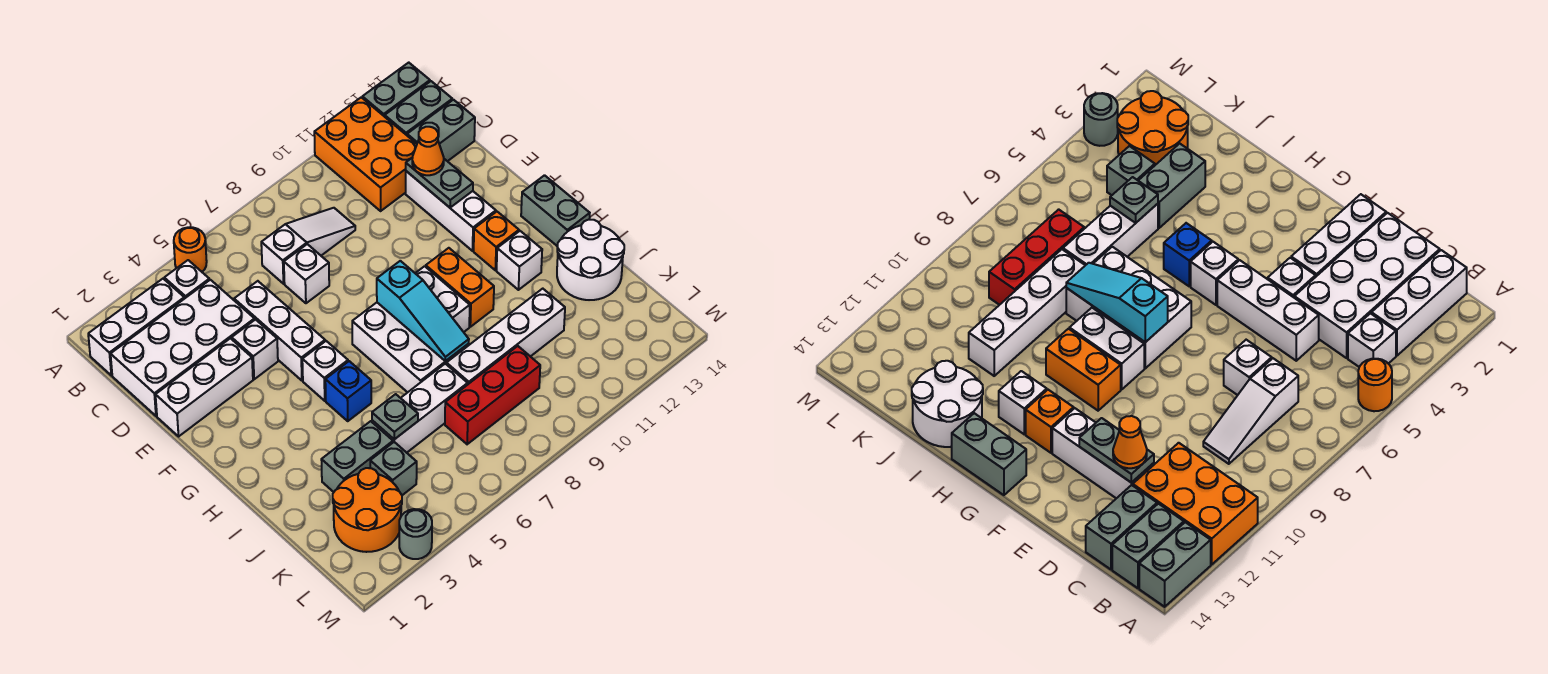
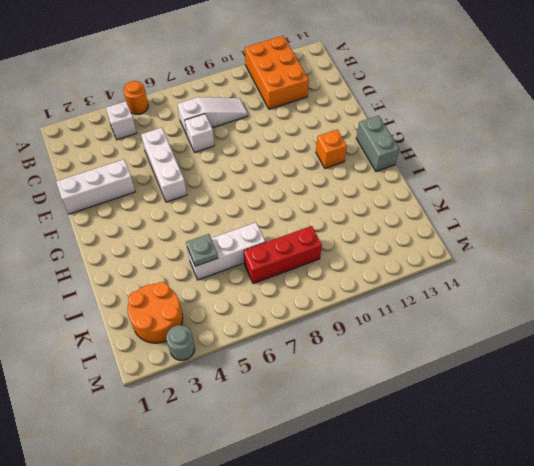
none -> grey brick A13:A14 level 1
none -> white brick B1:B3 level 1
none -> grey brick B13:B14 level 1
none -> white brick C1:D4 level 1

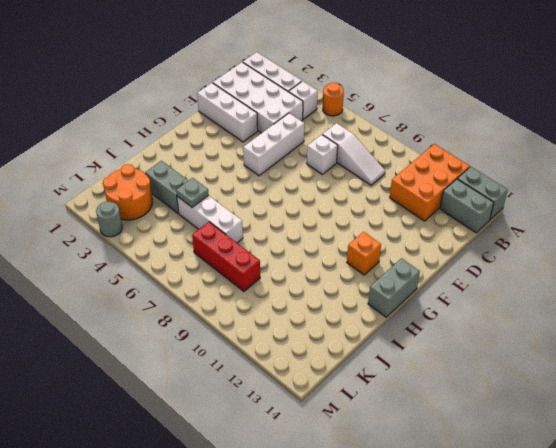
none -> grey brick C13:C14 level 1
none -> white brick D12:F12 level 1
none -> white brick E4 level 1
none -> white brick G5 level 1

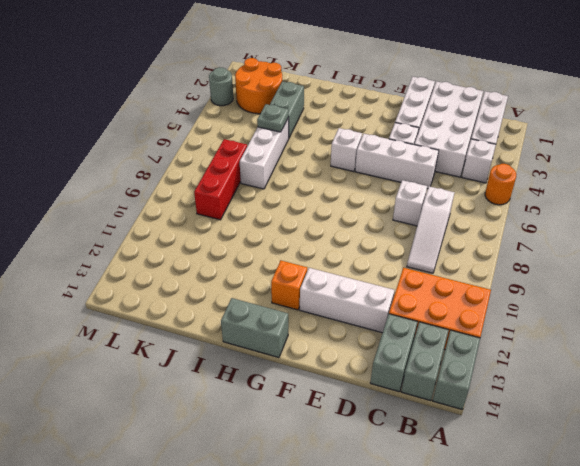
none -> white brick G7:I8 level 1
none -> white brick G9:H9 level 1
none -> orange brick G10:H10 level 1
none -> blue brick H5 level 1

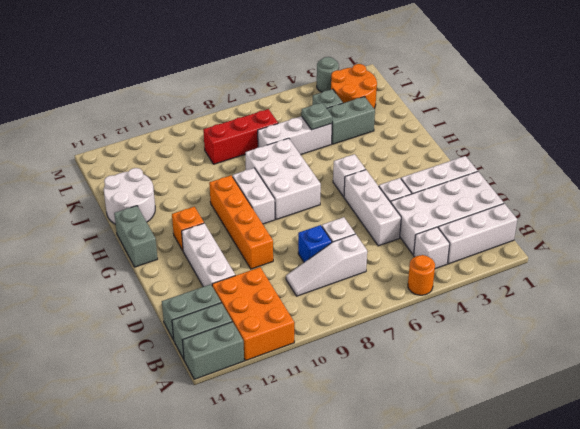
blue brick D8 level 1 -> blue brick H5 level 1
orange brick E10:H10 level 1 -> orange brick G10:H10 level 1
none -> white brick H12 level 1
none -> white brick J8:J11 level 1
none -> grey plate D12:E12 level 2
none -> cyan slope G8:I8 level 2 top G

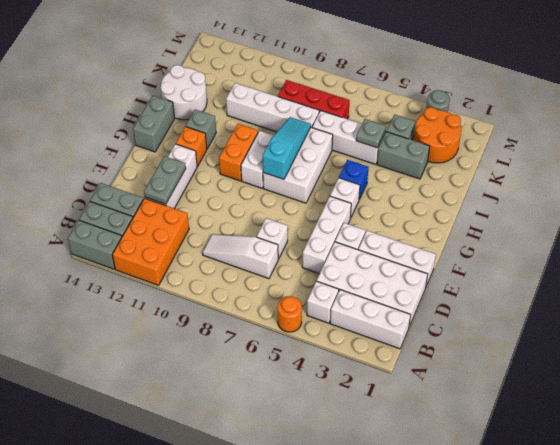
grey brick H12 level 1 -> white brick H12 level 1
none -> orange cone D12 level 3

* ABOUT THIS TASK *
Please repeat every line from the listing above exactly as it appears. Drop the pictures.

* SOLUTION *
none -> grey brick A13:A14 level 1
none -> white brick B1:B3 level 1
none -> grey brick B13:B14 level 1
none -> white brick C1:D4 level 1

none -> grey brick C13:C14 level 1
none -> white brick D12:F12 level 1
none -> white brick E4 level 1
none -> white brick G5 level 1

none -> white brick G7:I8 level 1
none -> white brick G9:H9 level 1
none -> orange brick G10:H10 level 1
none -> blue brick H5 level 1

blue brick D8 level 1 -> blue brick H5 level 1
orange brick E10:H10 level 1 -> orange brick G10:H10 level 1
none -> white brick H12 level 1
none -> white brick J8:J11 level 1
none -> grey plate D12:E12 level 2
none -> cyan slope G8:I8 level 2 top G

grey brick H12 level 1 -> white brick H12 level 1
none -> orange cone D12 level 3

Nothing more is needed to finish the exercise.